WORK TASK
If a record holds a picture, please leave the picture out and copy the rest of the record exactly.

(Spatial change descriptions)
• • • •
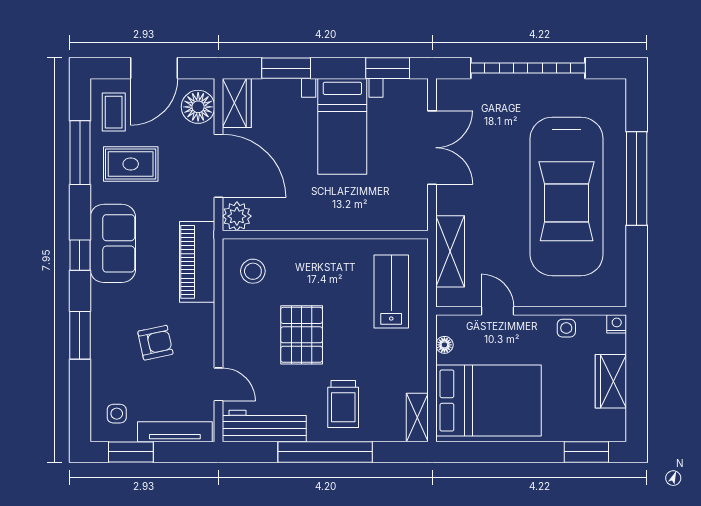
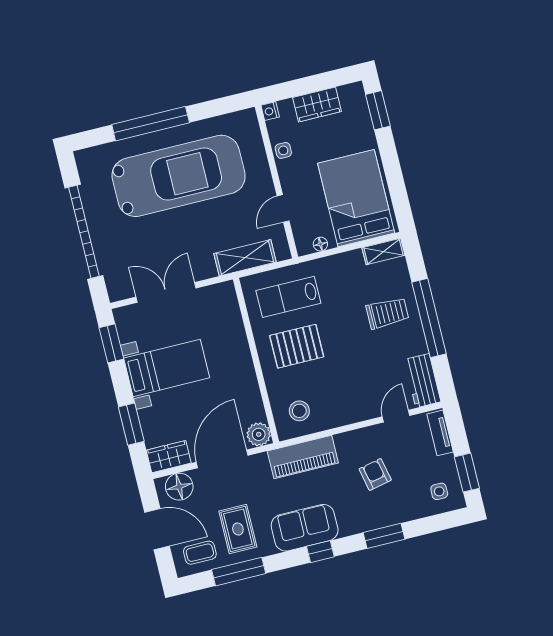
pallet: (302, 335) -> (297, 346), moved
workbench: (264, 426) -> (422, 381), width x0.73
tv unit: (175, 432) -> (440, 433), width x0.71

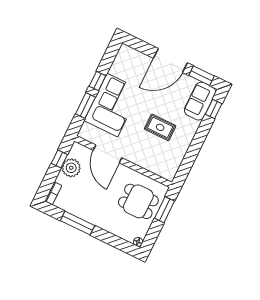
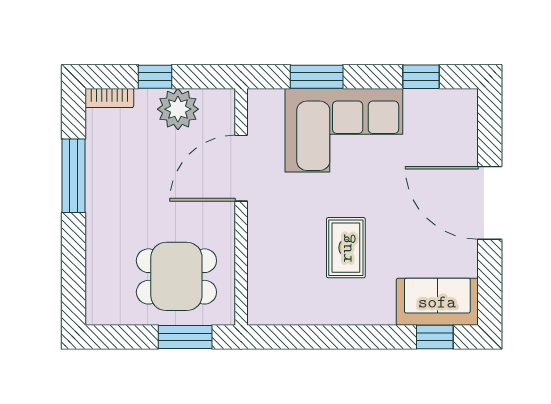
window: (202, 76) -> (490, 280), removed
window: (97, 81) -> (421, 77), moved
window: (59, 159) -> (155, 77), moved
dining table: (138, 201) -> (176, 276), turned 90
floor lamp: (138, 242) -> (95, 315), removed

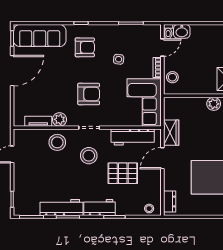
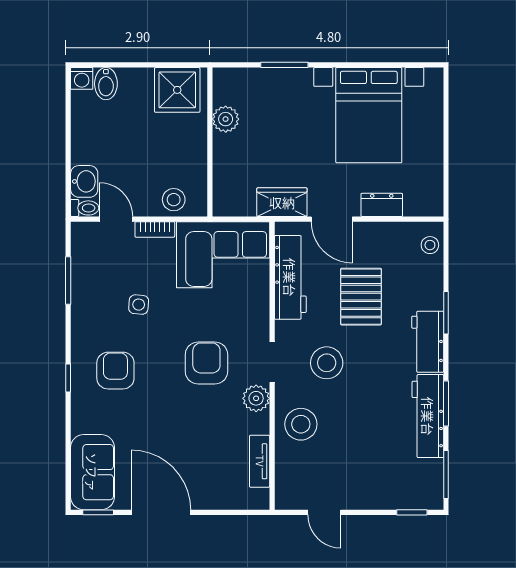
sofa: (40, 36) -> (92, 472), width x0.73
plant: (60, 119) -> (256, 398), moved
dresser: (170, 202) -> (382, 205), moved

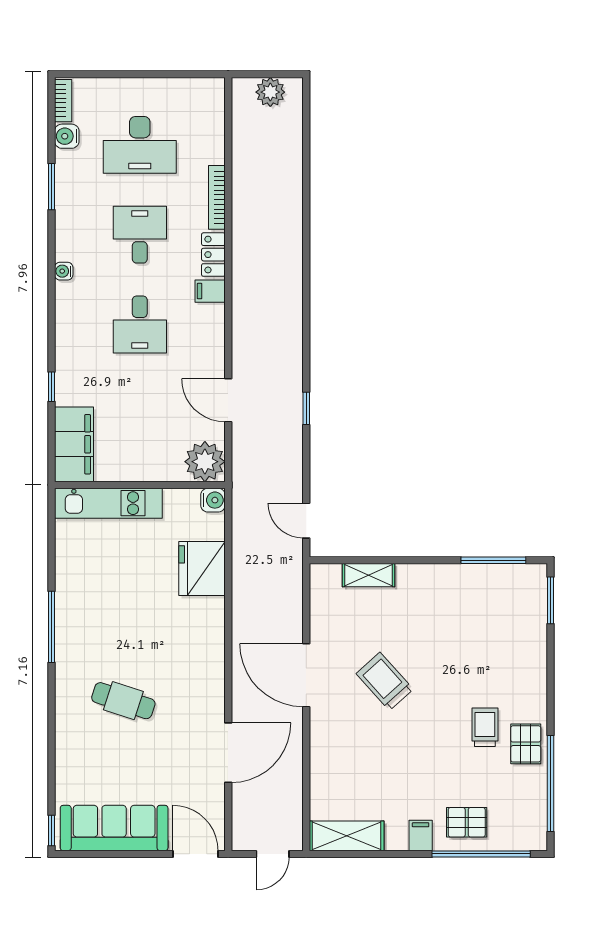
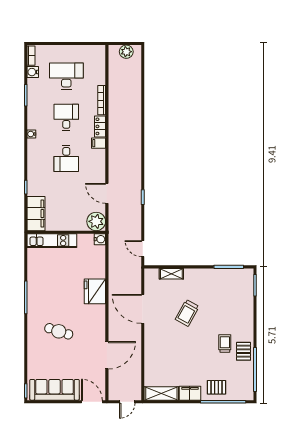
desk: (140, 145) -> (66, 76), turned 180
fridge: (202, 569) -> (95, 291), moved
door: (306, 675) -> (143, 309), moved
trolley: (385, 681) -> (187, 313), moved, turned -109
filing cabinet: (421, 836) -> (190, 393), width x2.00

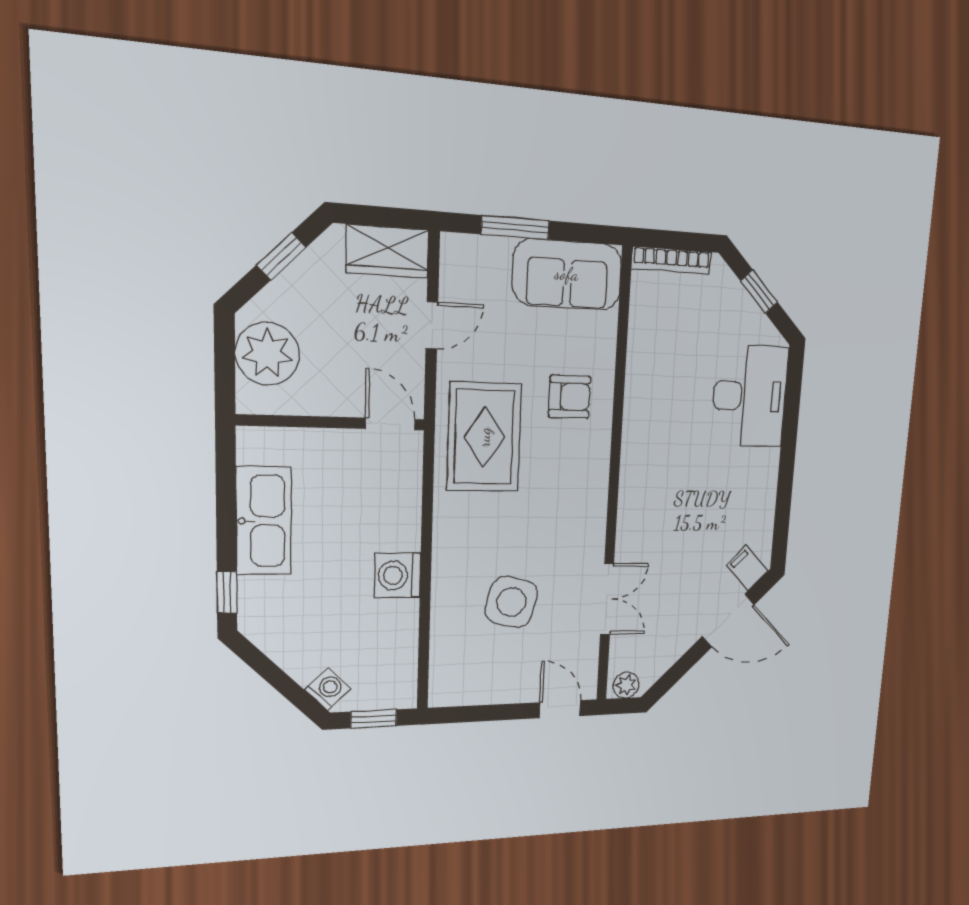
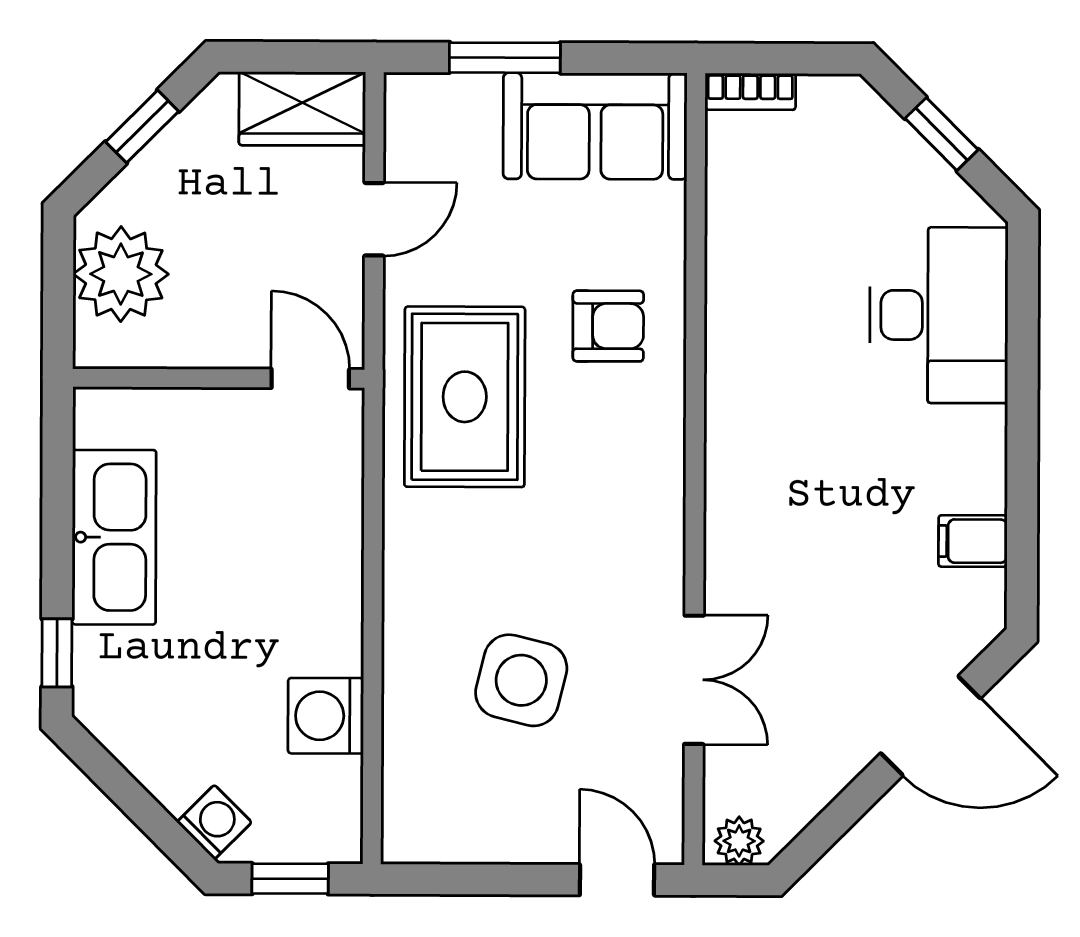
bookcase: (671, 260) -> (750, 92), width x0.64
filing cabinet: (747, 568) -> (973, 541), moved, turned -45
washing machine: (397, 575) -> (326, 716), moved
• • • •
SOLUTION TO THIS TASK
pallet: (302, 335) -> (297, 346), moved
workbench: (264, 426) -> (422, 381), width x0.73
tv unit: (175, 432) -> (440, 433), width x0.71

window: (202, 76) -> (490, 280), removed
window: (97, 81) -> (421, 77), moved
window: (59, 159) -> (155, 77), moved
dining table: (138, 201) -> (176, 276), turned 90
floor lamp: (138, 242) -> (95, 315), removed

sofa: (40, 36) -> (92, 472), width x0.73
plant: (60, 119) -> (256, 398), moved
dresser: (170, 202) -> (382, 205), moved

desk: (140, 145) -> (66, 76), turned 180
fridge: (202, 569) -> (95, 291), moved
door: (306, 675) -> (143, 309), moved
trolley: (385, 681) -> (187, 313), moved, turned -109
filing cabinet: (421, 836) -> (190, 393), width x2.00

bookcase: (671, 260) -> (750, 92), width x0.64
filing cabinet: (747, 568) -> (973, 541), moved, turned -45
washing machine: (397, 575) -> (326, 716), moved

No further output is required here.